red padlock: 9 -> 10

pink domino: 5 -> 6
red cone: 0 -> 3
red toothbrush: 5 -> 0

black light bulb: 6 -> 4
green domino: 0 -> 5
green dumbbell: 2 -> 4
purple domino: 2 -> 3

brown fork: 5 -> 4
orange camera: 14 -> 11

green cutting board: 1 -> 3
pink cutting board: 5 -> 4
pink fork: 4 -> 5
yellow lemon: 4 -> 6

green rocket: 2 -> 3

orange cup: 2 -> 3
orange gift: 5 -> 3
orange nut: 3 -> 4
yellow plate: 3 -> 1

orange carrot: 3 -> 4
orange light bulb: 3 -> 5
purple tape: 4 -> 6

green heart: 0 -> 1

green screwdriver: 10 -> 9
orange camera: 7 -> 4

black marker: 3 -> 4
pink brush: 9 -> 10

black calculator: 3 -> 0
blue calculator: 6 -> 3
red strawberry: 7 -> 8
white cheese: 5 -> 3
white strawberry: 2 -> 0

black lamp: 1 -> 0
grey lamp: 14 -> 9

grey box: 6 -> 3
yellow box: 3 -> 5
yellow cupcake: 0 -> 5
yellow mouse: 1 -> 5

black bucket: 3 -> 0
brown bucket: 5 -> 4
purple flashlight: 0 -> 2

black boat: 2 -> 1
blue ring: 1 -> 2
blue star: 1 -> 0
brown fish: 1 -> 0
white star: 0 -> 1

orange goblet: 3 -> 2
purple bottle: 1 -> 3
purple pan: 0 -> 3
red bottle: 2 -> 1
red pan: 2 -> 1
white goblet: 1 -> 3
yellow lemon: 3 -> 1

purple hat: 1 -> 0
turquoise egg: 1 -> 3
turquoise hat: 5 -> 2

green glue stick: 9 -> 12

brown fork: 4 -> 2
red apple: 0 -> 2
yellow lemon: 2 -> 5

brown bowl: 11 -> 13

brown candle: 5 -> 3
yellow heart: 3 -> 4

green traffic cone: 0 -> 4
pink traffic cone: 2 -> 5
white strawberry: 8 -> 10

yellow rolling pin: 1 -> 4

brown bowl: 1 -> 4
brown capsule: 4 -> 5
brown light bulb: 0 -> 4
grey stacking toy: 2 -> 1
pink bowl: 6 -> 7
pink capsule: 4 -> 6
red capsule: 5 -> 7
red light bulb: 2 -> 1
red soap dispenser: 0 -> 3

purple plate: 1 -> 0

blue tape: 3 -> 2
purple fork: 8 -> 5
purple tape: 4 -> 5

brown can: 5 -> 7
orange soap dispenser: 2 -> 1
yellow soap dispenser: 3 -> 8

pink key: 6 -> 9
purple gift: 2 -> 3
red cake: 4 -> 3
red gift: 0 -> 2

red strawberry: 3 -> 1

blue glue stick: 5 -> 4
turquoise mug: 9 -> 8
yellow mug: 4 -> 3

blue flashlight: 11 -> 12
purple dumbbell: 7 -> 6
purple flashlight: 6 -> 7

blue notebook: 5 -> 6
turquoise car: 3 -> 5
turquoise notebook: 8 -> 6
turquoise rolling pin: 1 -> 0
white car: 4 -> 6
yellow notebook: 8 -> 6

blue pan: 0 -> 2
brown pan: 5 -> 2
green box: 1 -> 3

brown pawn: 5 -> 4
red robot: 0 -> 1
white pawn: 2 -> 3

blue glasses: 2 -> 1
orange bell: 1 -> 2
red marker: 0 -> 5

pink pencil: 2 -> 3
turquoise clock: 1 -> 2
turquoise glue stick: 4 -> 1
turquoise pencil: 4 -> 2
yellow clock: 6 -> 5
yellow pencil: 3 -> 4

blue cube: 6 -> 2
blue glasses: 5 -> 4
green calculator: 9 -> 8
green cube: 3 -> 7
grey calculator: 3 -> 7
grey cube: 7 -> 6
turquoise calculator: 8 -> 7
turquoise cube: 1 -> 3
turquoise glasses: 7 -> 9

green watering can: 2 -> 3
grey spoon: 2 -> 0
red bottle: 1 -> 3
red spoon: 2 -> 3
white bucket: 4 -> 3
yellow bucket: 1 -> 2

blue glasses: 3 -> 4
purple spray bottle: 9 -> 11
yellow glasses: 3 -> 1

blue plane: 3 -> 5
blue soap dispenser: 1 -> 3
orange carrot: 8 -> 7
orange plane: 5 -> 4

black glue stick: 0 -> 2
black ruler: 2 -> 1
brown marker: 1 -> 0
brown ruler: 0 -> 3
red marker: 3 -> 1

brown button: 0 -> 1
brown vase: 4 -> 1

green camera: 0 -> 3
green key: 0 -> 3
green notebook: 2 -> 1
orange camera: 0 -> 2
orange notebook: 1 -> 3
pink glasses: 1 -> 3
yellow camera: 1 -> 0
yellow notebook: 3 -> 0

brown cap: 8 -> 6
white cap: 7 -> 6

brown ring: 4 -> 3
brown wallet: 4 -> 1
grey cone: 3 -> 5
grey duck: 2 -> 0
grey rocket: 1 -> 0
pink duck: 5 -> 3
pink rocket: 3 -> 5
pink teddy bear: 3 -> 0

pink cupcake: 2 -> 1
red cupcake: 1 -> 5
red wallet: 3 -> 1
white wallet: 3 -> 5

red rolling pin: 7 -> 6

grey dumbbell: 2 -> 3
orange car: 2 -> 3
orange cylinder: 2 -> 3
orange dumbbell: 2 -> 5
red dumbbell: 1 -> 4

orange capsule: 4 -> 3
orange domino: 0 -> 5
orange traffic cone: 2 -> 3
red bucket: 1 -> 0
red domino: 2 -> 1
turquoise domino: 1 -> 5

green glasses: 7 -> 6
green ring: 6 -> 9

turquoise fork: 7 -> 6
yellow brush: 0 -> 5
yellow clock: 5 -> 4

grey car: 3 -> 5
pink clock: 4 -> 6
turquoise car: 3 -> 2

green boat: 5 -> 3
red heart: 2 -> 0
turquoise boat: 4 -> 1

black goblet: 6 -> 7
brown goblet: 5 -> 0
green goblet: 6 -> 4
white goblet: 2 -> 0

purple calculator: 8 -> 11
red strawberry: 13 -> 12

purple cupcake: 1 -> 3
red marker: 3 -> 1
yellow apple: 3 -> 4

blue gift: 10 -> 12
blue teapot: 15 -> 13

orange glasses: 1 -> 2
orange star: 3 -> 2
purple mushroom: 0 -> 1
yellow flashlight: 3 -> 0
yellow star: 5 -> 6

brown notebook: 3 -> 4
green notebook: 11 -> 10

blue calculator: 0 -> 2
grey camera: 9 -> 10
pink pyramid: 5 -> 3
☆ ☆ ☆ ☆ ☆
_WORK ITEM_
All that should be written out is the stretch of lines above between the one holding "blue cube: 6 -> 2" and the one holding "orange notebook: 1 -> 3", inclusive, exactly as given.

_FINISHED EXERCISE_
blue cube: 6 -> 2
blue glasses: 5 -> 4
green calculator: 9 -> 8
green cube: 3 -> 7
grey calculator: 3 -> 7
grey cube: 7 -> 6
turquoise calculator: 8 -> 7
turquoise cube: 1 -> 3
turquoise glasses: 7 -> 9

green watering can: 2 -> 3
grey spoon: 2 -> 0
red bottle: 1 -> 3
red spoon: 2 -> 3
white bucket: 4 -> 3
yellow bucket: 1 -> 2

blue glasses: 3 -> 4
purple spray bottle: 9 -> 11
yellow glasses: 3 -> 1

blue plane: 3 -> 5
blue soap dispenser: 1 -> 3
orange carrot: 8 -> 7
orange plane: 5 -> 4

black glue stick: 0 -> 2
black ruler: 2 -> 1
brown marker: 1 -> 0
brown ruler: 0 -> 3
red marker: 3 -> 1

brown button: 0 -> 1
brown vase: 4 -> 1

green camera: 0 -> 3
green key: 0 -> 3
green notebook: 2 -> 1
orange camera: 0 -> 2
orange notebook: 1 -> 3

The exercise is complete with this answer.